Records from a dataset:
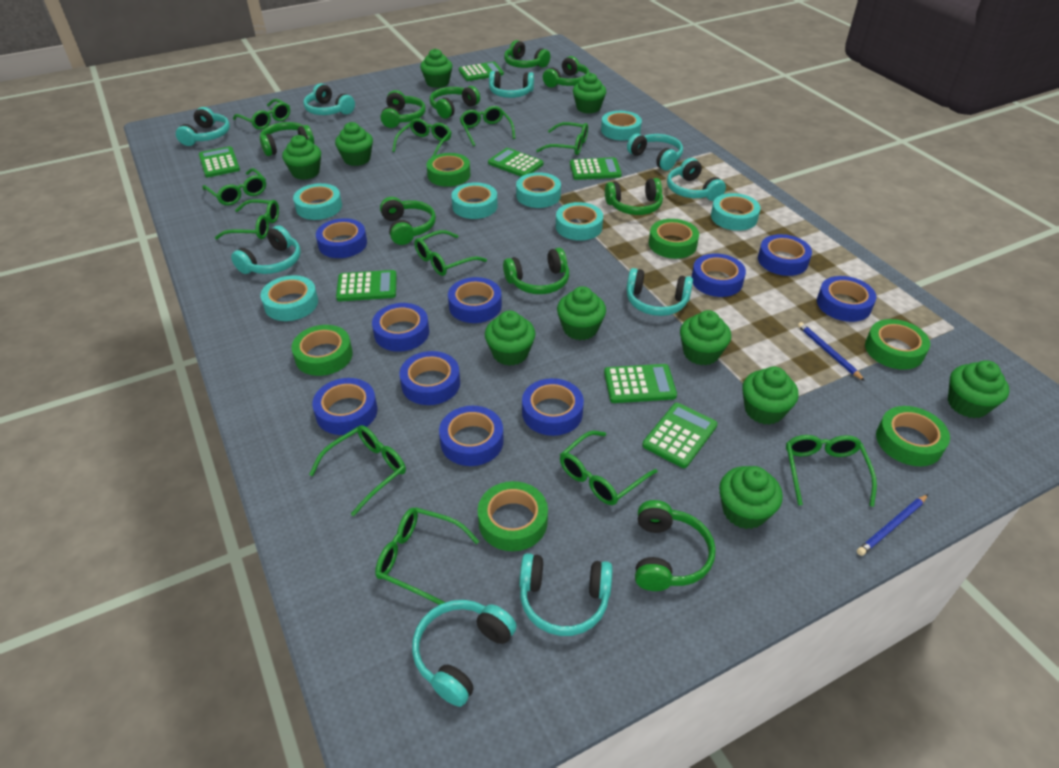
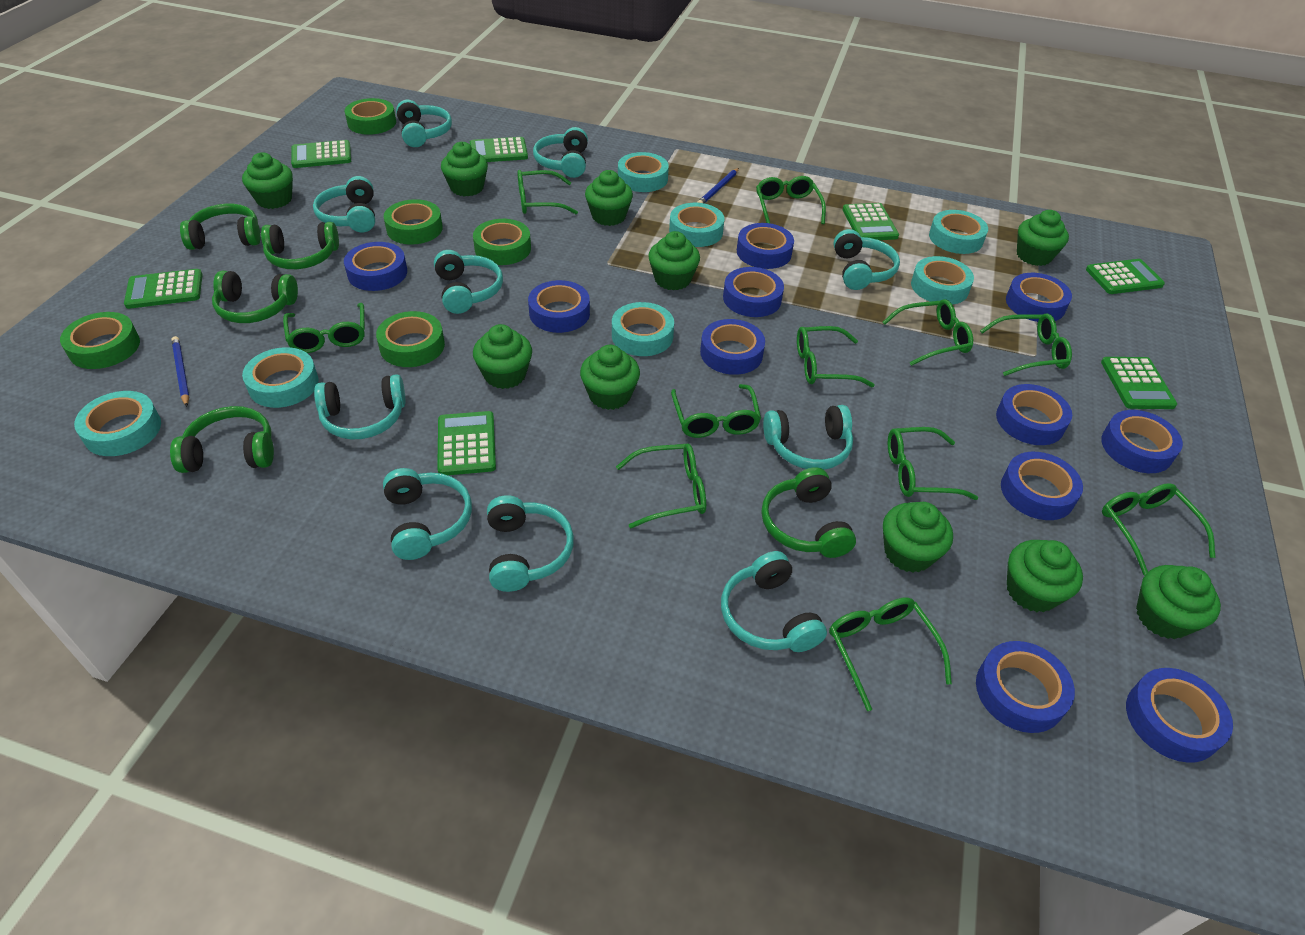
blue tape: 10 -> 11
green headphones: 9 -> 5
green tape: 6 -> 5
turquoise headphones: 9 -> 10

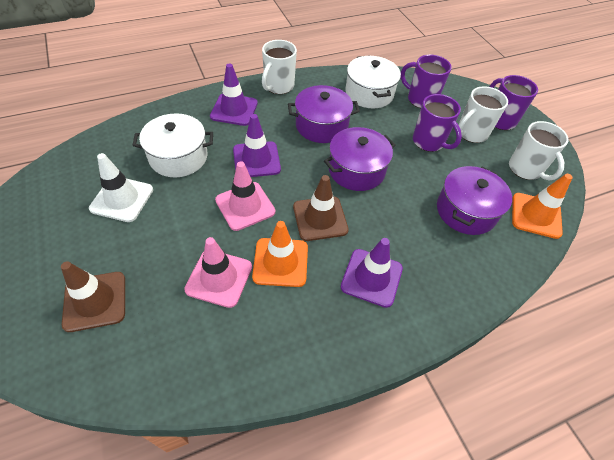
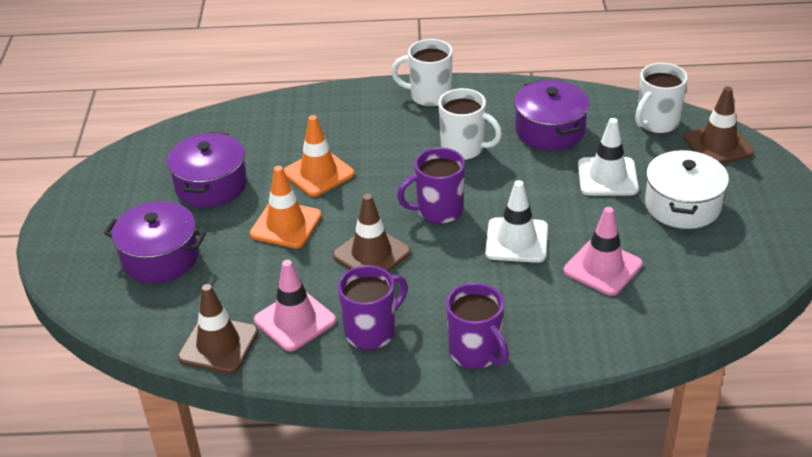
brown traffic cone: 2 -> 3
purple traffic cone: 3 -> 0
white pot: 2 -> 1
white traffic cone: 1 -> 2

▸ PROBLEM DESCRIPTION:
What is needed is a word-for-word copy of the data above, free of any images.

▸ THE ANSWER:
blue tape: 10 -> 11
green headphones: 9 -> 5
green tape: 6 -> 5
turquoise headphones: 9 -> 10

brown traffic cone: 2 -> 3
purple traffic cone: 3 -> 0
white pot: 2 -> 1
white traffic cone: 1 -> 2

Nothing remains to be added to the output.